### Task requirements
Collect every line in the entries below that contains the word "camera", and copy each such line in full.

### The data
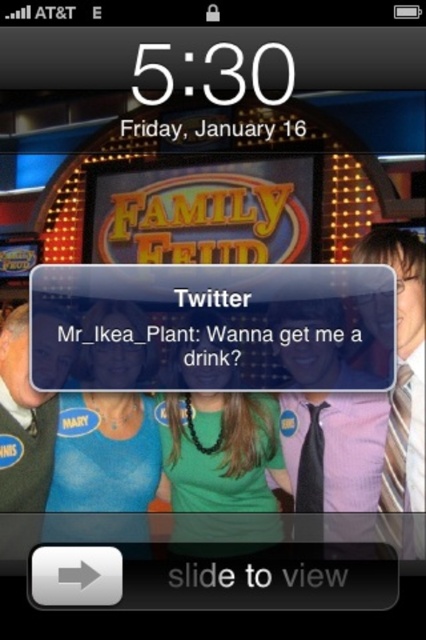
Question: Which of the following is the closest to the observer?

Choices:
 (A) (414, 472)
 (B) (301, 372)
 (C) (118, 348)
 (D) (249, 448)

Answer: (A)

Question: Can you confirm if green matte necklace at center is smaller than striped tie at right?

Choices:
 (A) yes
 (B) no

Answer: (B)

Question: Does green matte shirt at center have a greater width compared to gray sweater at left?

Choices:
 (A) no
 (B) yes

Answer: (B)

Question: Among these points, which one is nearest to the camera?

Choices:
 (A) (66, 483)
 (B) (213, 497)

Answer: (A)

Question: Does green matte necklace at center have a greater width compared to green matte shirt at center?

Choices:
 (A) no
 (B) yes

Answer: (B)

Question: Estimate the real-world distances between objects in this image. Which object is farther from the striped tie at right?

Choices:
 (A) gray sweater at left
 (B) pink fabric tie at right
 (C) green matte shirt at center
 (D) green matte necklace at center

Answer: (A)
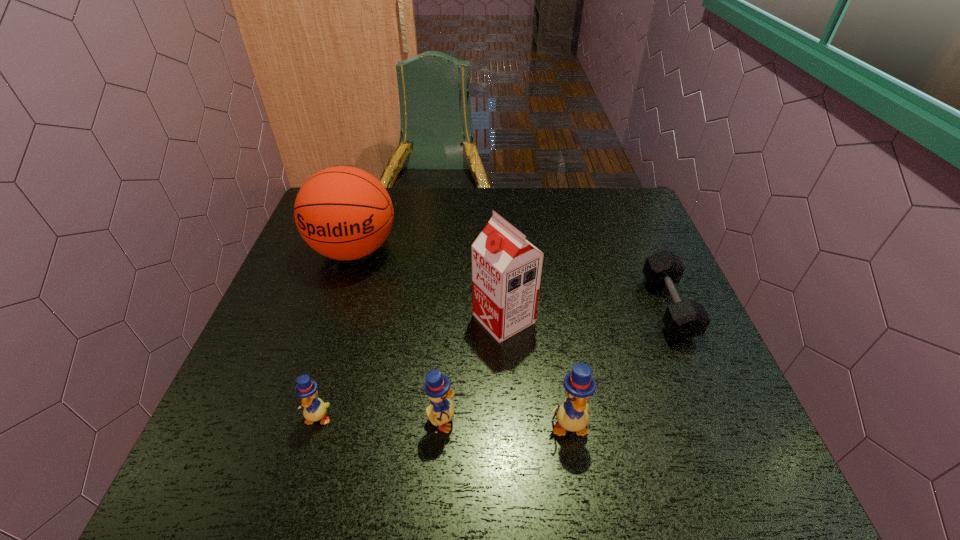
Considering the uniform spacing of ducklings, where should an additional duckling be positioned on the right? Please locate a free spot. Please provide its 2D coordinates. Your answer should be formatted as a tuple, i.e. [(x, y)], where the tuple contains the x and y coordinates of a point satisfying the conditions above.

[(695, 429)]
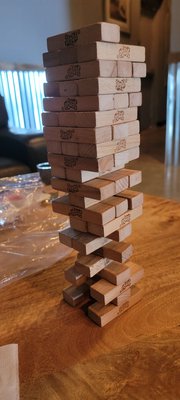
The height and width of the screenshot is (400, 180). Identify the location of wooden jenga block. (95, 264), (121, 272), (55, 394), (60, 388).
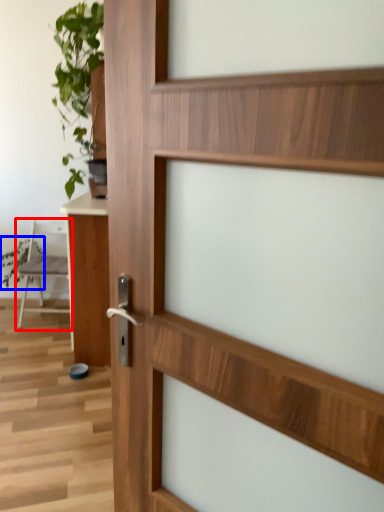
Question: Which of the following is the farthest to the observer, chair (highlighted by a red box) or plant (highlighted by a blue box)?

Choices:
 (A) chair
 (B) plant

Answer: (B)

==

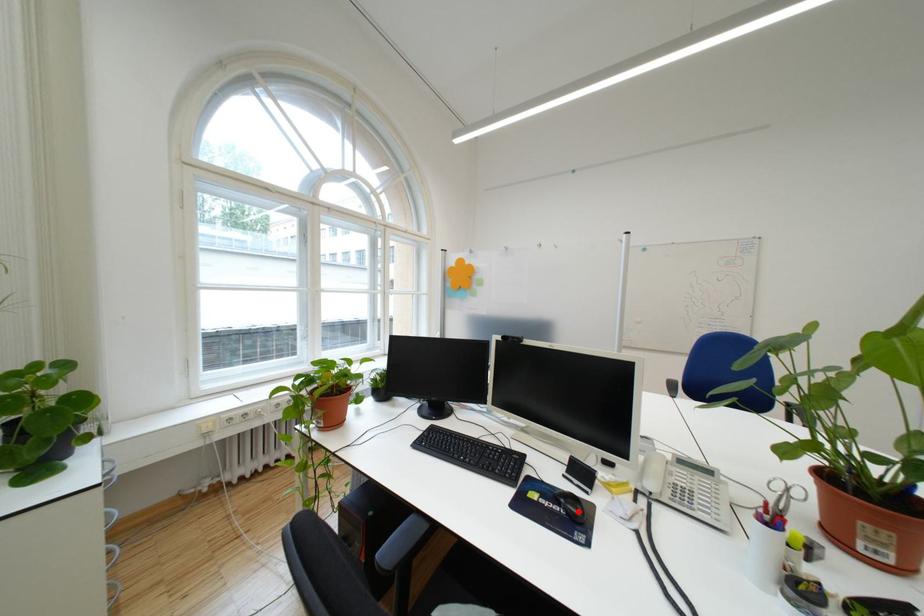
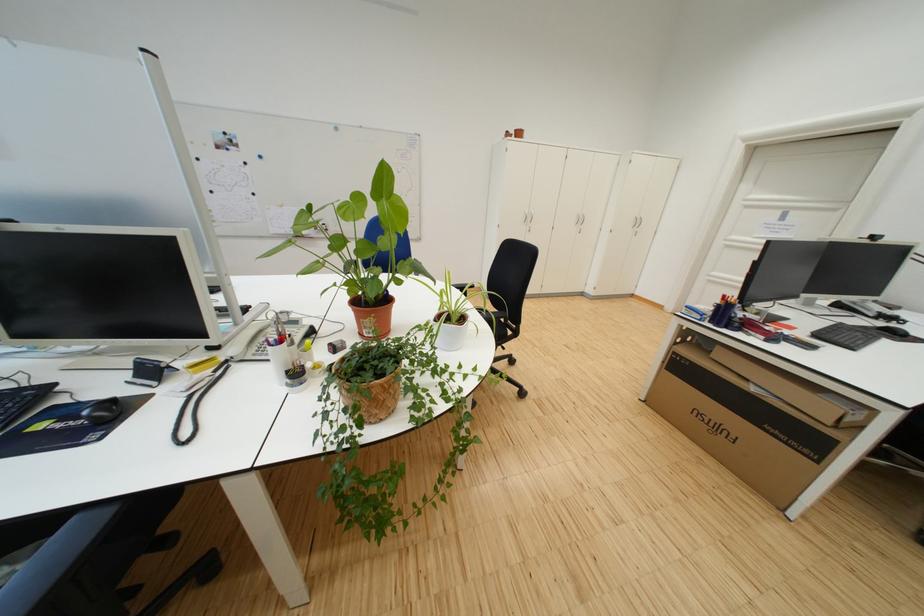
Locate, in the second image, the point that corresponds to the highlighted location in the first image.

==

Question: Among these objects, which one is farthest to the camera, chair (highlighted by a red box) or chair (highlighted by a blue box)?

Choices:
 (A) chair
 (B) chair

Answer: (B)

### Exercise solution
Question: Among these points, which one is nearest to the camera?
Question: Among these objects, which one is farthest to the camera, chair (highlighted by a red box) or chair (highlighted by a blue box)?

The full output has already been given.